◆ Activity ◆
Every line of the records that contains the string "none" counts once; give the total and nothing else.

◆ Exercise input ◆
○ ○ ○ ○ ○

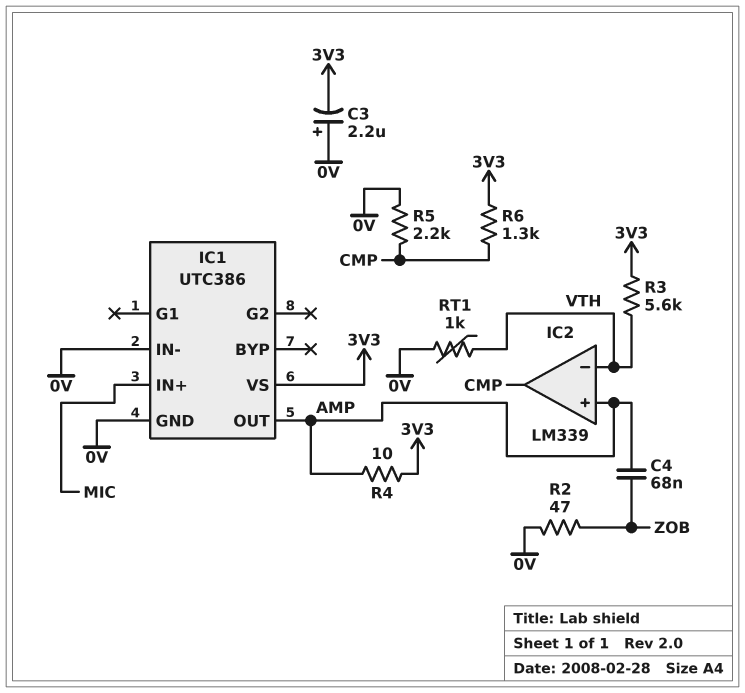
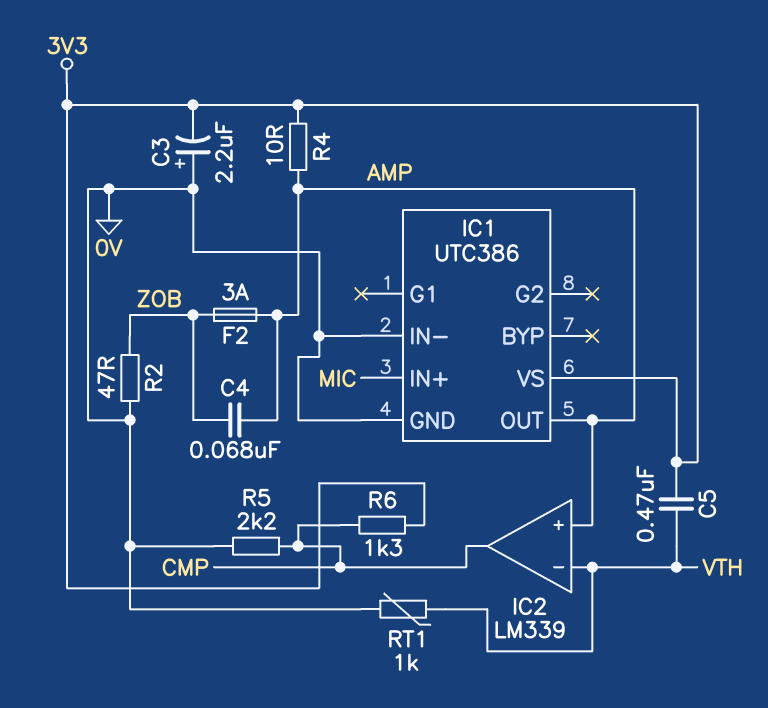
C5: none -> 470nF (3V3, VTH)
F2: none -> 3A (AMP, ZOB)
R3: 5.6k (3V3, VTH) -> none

○ ○ ○ ○ ○

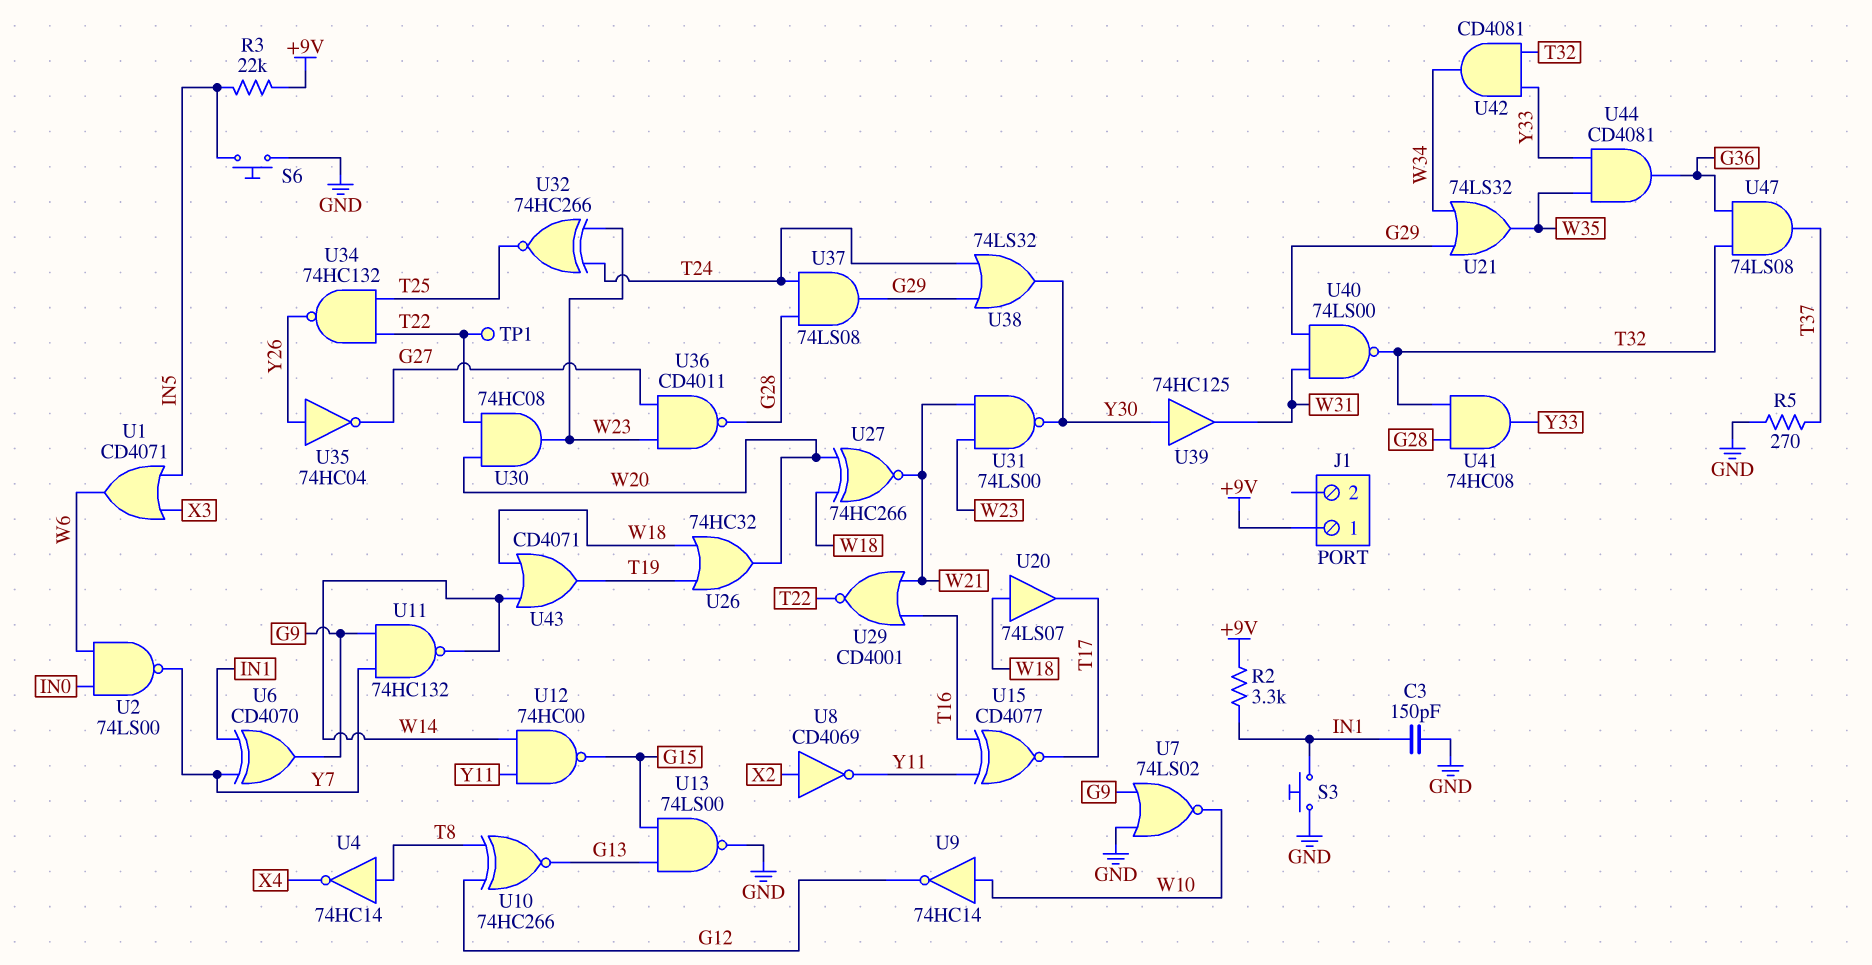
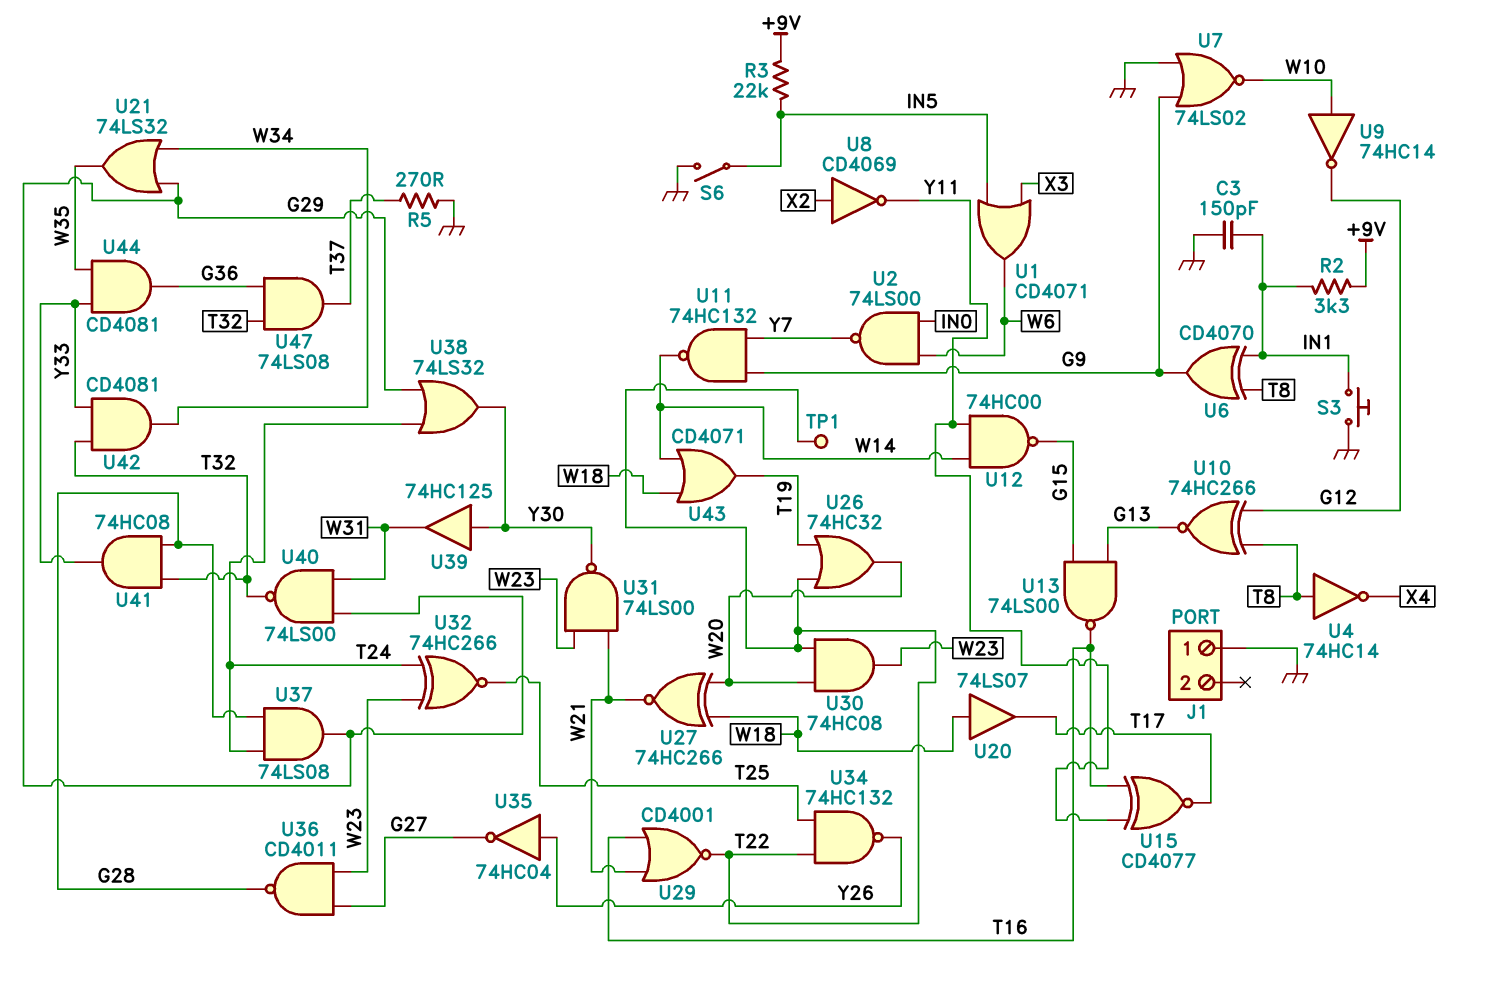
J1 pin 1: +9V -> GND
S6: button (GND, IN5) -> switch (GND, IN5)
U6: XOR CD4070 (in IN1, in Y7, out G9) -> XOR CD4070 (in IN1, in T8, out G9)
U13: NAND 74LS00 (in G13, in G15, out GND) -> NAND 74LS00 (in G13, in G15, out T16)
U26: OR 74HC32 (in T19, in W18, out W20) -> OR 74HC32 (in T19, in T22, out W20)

○ ○ ○ ○ ○

◆ Response box ◆
3